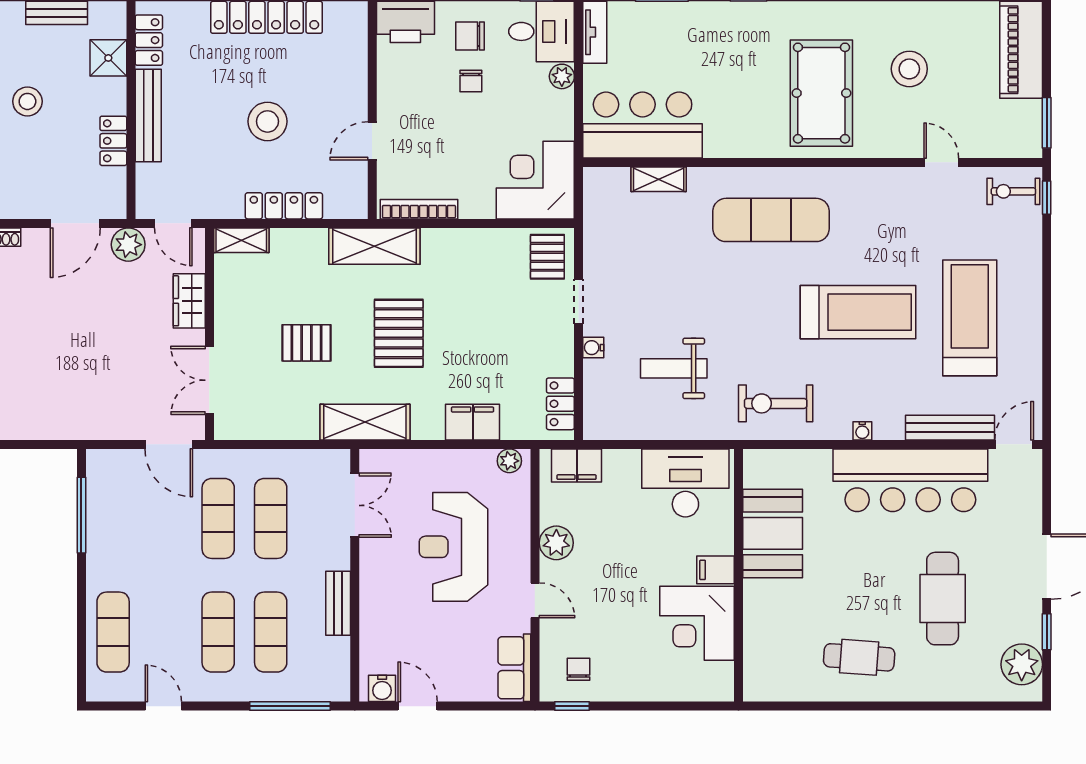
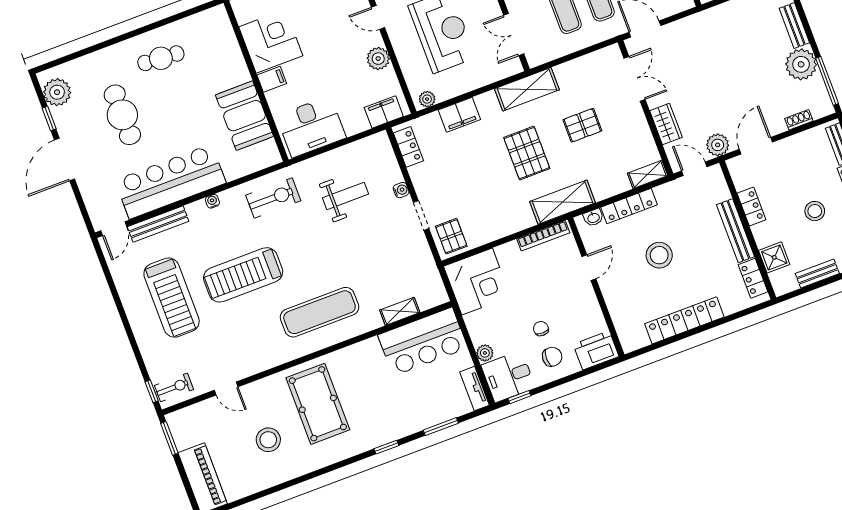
washbasin: (340, 208) -> (593, 218), added

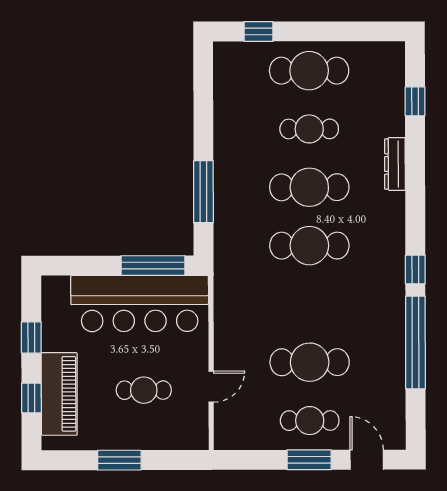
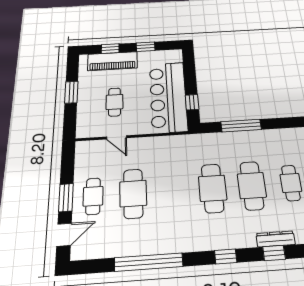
window: (415, 169) -> (274, 253), added
window: (153, 266) -> (192, 102), width x0.46
window: (415, 269) -> (226, 256), moved

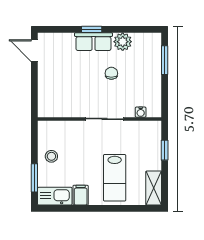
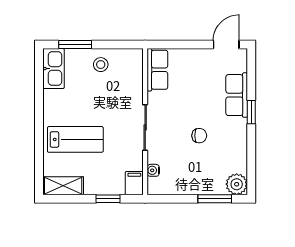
row of seats: (93, 42) -> (237, 95), moved
plant: (123, 42) -> (237, 184), moved
row of seats: (56, 109) -> (157, 70), added
lab bench: (115, 178) -> (75, 139), turned 180
filing cabinet: (81, 195) -> (134, 183), moved, turned -90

→ **PROBLEM TO WORK ON**
Retype the material in full, exactly as written, and exclude the pictures.

→ **WRITTEN ANSWER**
washbasin: (340, 208) -> (593, 218), added

window: (415, 169) -> (274, 253), added
window: (153, 266) -> (192, 102), width x0.46
window: (415, 269) -> (226, 256), moved

row of seats: (93, 42) -> (237, 95), moved
plant: (123, 42) -> (237, 184), moved
row of seats: (56, 109) -> (157, 70), added
lab bench: (115, 178) -> (75, 139), turned 180
filing cabinet: (81, 195) -> (134, 183), moved, turned -90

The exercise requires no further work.